- WORK TO DO
Repeat the stretch of the listing below from its start through the line containing "red hexagon: moved 2 px right, 7 px up", leaving the pictures out of your answer.

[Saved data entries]

◆ ◆ ◆ ◆ ◆

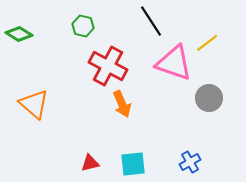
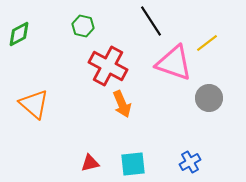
green diamond: rotated 60 degrees counterclockwise
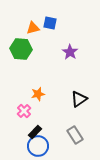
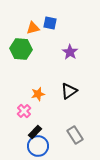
black triangle: moved 10 px left, 8 px up
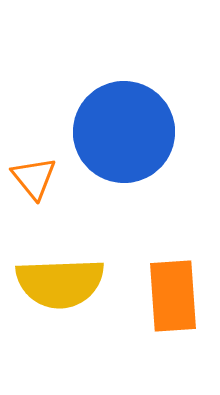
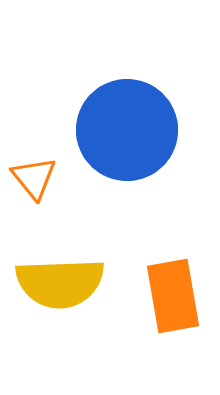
blue circle: moved 3 px right, 2 px up
orange rectangle: rotated 6 degrees counterclockwise
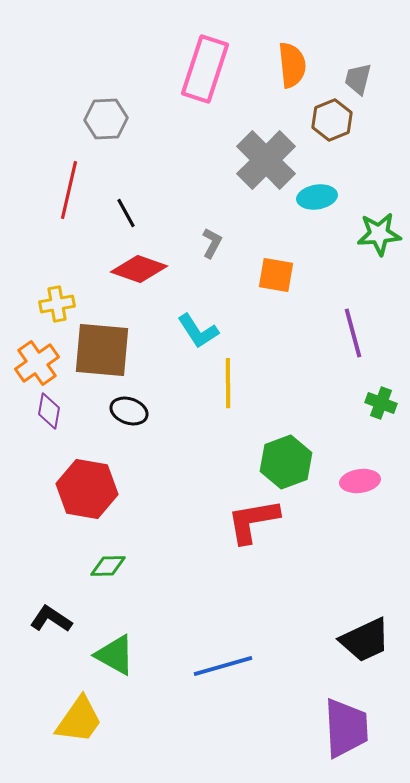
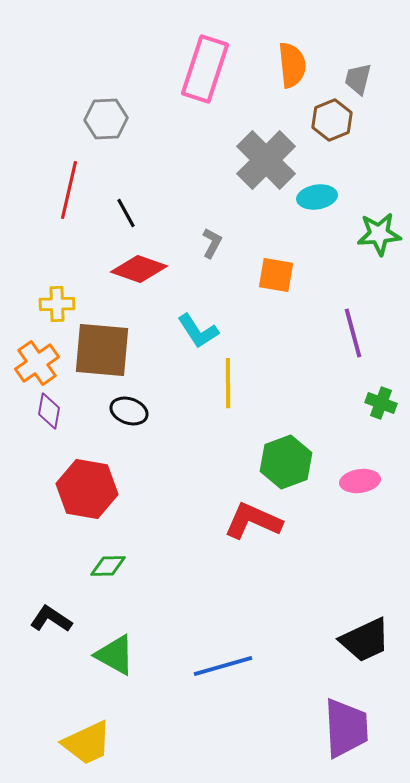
yellow cross: rotated 8 degrees clockwise
red L-shape: rotated 34 degrees clockwise
yellow trapezoid: moved 8 px right, 23 px down; rotated 30 degrees clockwise
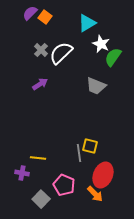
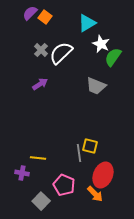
gray square: moved 2 px down
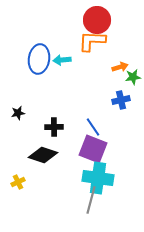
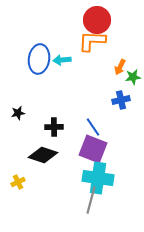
orange arrow: rotated 133 degrees clockwise
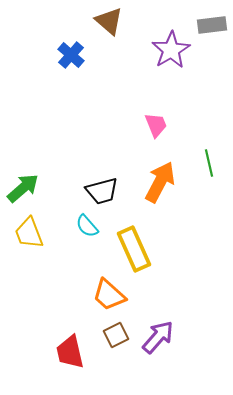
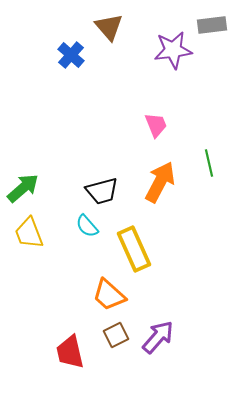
brown triangle: moved 6 px down; rotated 8 degrees clockwise
purple star: moved 2 px right; rotated 24 degrees clockwise
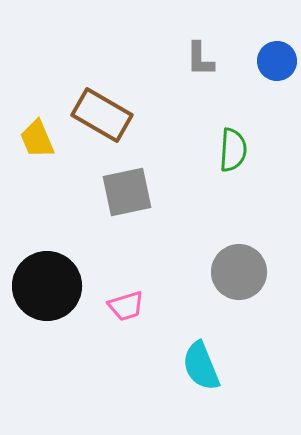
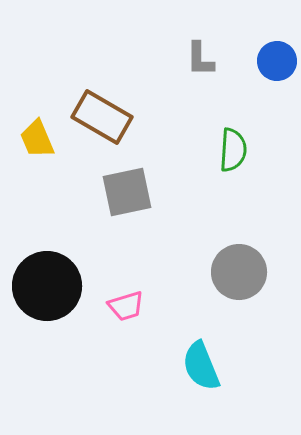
brown rectangle: moved 2 px down
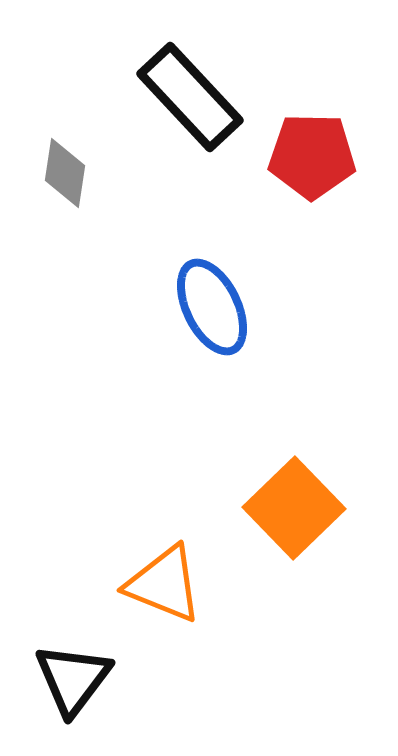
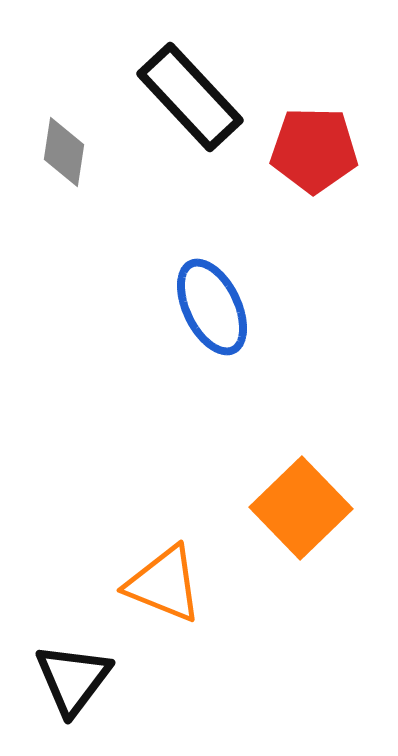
red pentagon: moved 2 px right, 6 px up
gray diamond: moved 1 px left, 21 px up
orange square: moved 7 px right
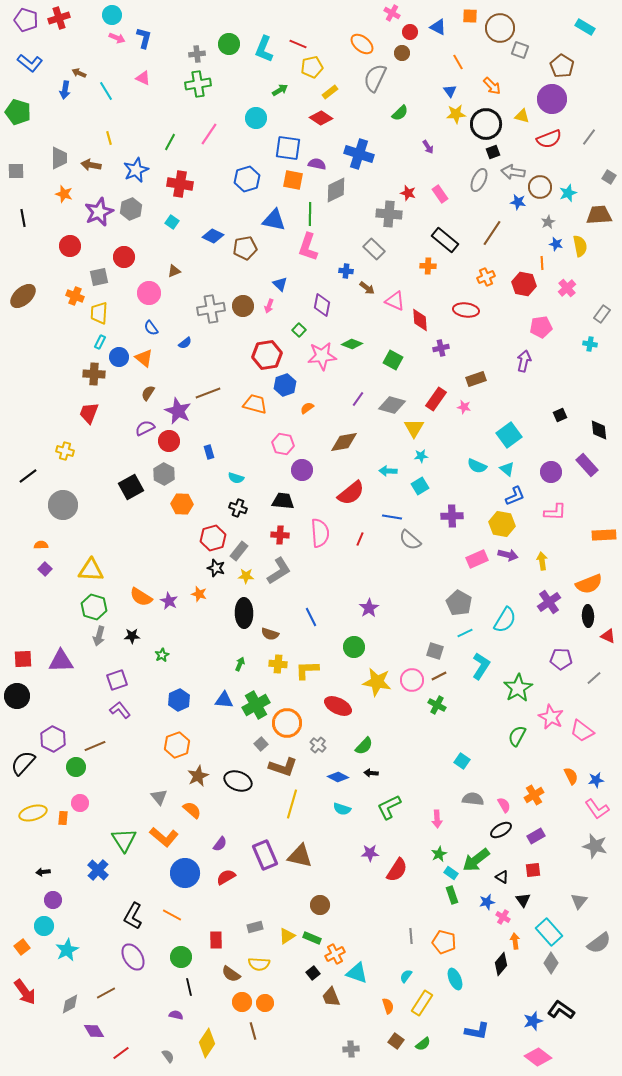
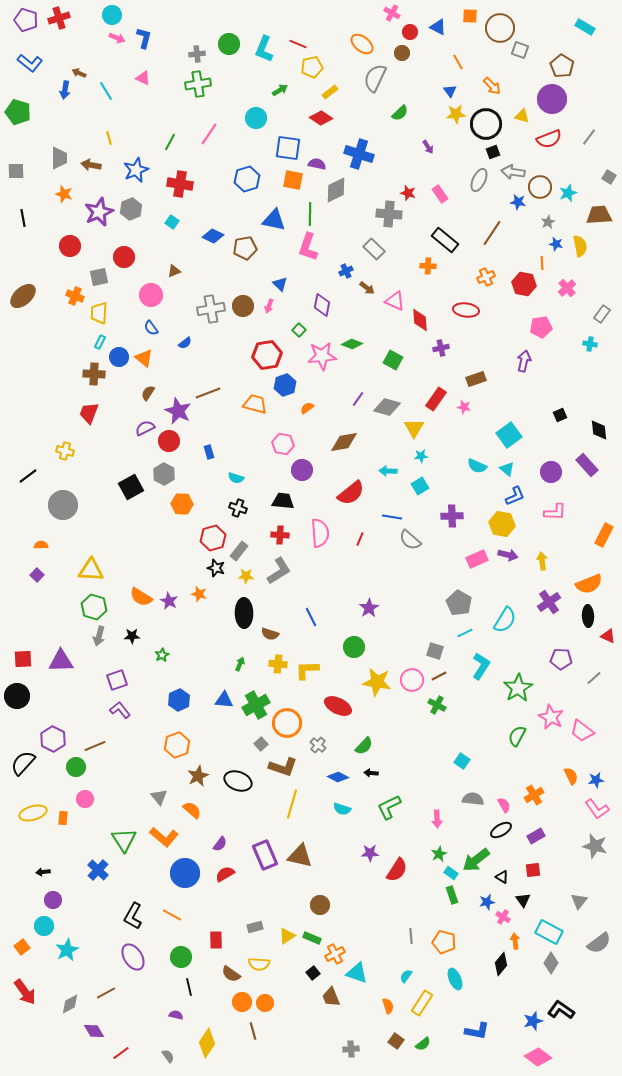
blue cross at (346, 271): rotated 32 degrees counterclockwise
pink circle at (149, 293): moved 2 px right, 2 px down
gray diamond at (392, 405): moved 5 px left, 2 px down
orange rectangle at (604, 535): rotated 60 degrees counterclockwise
purple square at (45, 569): moved 8 px left, 6 px down
pink circle at (80, 803): moved 5 px right, 4 px up
red semicircle at (226, 877): moved 1 px left, 3 px up
cyan rectangle at (549, 932): rotated 20 degrees counterclockwise
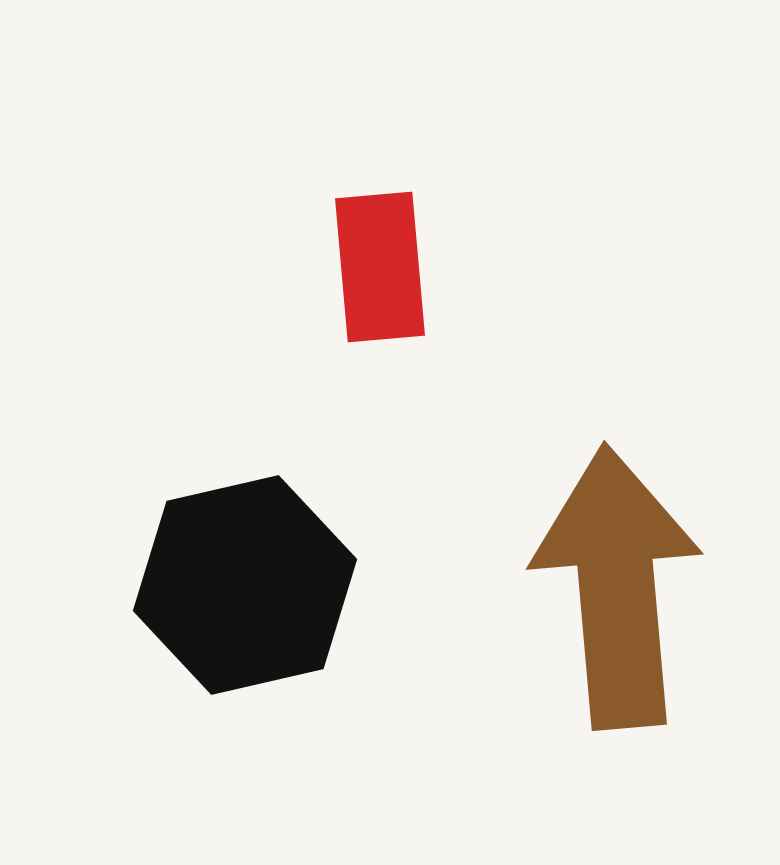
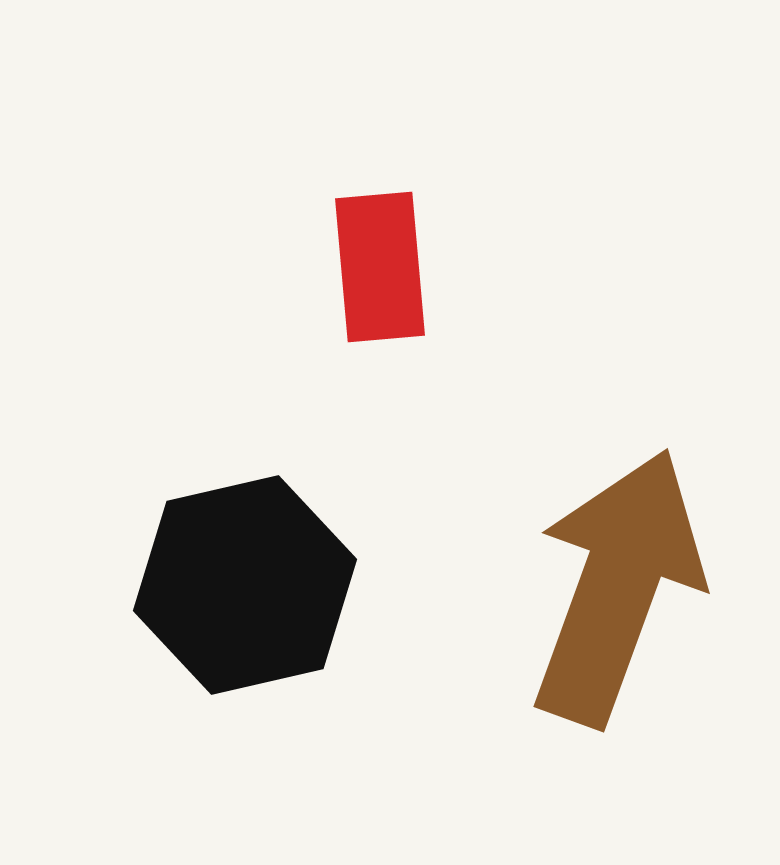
brown arrow: rotated 25 degrees clockwise
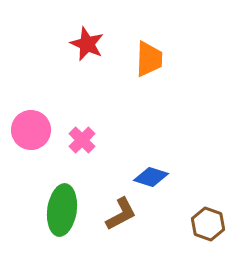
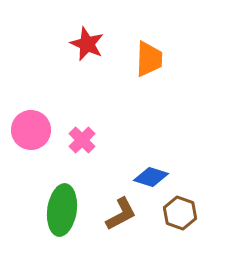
brown hexagon: moved 28 px left, 11 px up
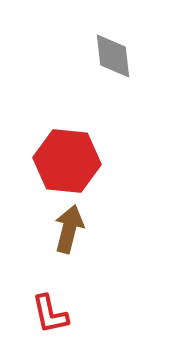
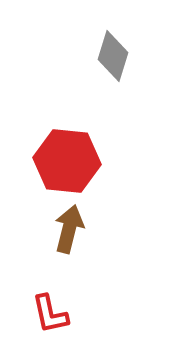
gray diamond: rotated 24 degrees clockwise
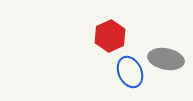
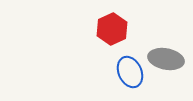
red hexagon: moved 2 px right, 7 px up
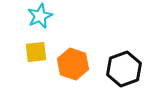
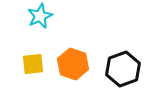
yellow square: moved 3 px left, 12 px down
black hexagon: moved 1 px left
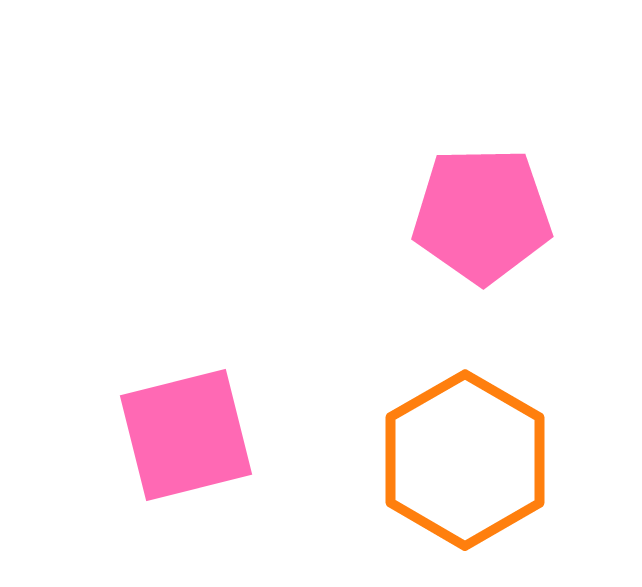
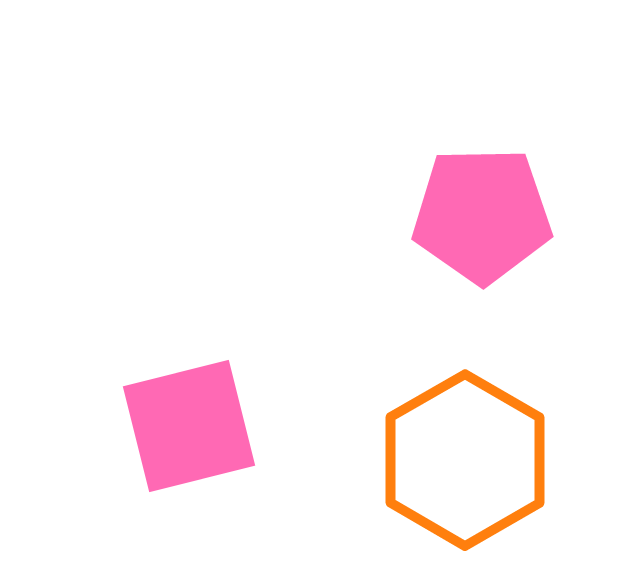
pink square: moved 3 px right, 9 px up
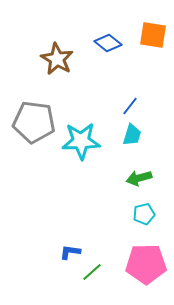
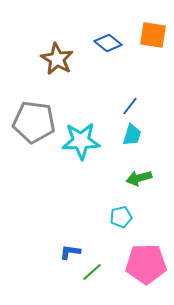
cyan pentagon: moved 23 px left, 3 px down
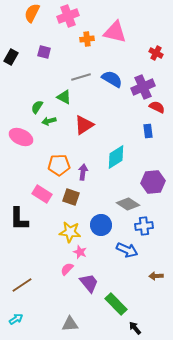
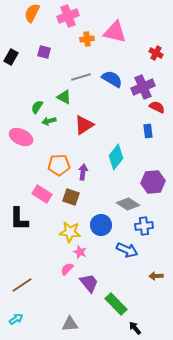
cyan diamond: rotated 20 degrees counterclockwise
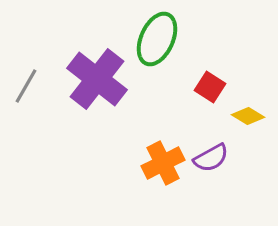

◆ ◆ ◆ ◆ ◆

- WRITTEN RESPONSE
green diamond: rotated 60 degrees counterclockwise
black triangle: moved 10 px left, 8 px up
blue circle: moved 3 px right, 2 px up
orange rectangle: rotated 6 degrees counterclockwise
yellow cross: rotated 8 degrees clockwise
red L-shape: rotated 34 degrees clockwise
yellow trapezoid: moved 8 px right, 23 px down; rotated 30 degrees clockwise
gray square: moved 2 px down
orange arrow: rotated 133 degrees clockwise
brown triangle: moved 6 px down; rotated 8 degrees clockwise
purple star: moved 2 px right; rotated 24 degrees clockwise
brown rectangle: moved 2 px down
red pentagon: moved 2 px right, 6 px up
gray diamond: moved 1 px left, 21 px up
orange square: moved 7 px right
blue cross at (346, 271): rotated 32 degrees counterclockwise
pink circle at (149, 293): moved 2 px right, 2 px down
gray diamond at (392, 405): moved 5 px left, 2 px down
orange rectangle at (604, 535): rotated 60 degrees counterclockwise
purple square at (45, 569): moved 8 px left, 6 px down
pink circle at (80, 803): moved 5 px right, 4 px up
red semicircle at (226, 877): moved 1 px left, 3 px up
cyan rectangle at (549, 932): rotated 20 degrees counterclockwise
brown arrow: rotated 25 degrees clockwise
brown hexagon: moved 28 px left, 11 px up
gray diamond: rotated 24 degrees clockwise
red hexagon: moved 2 px right, 7 px up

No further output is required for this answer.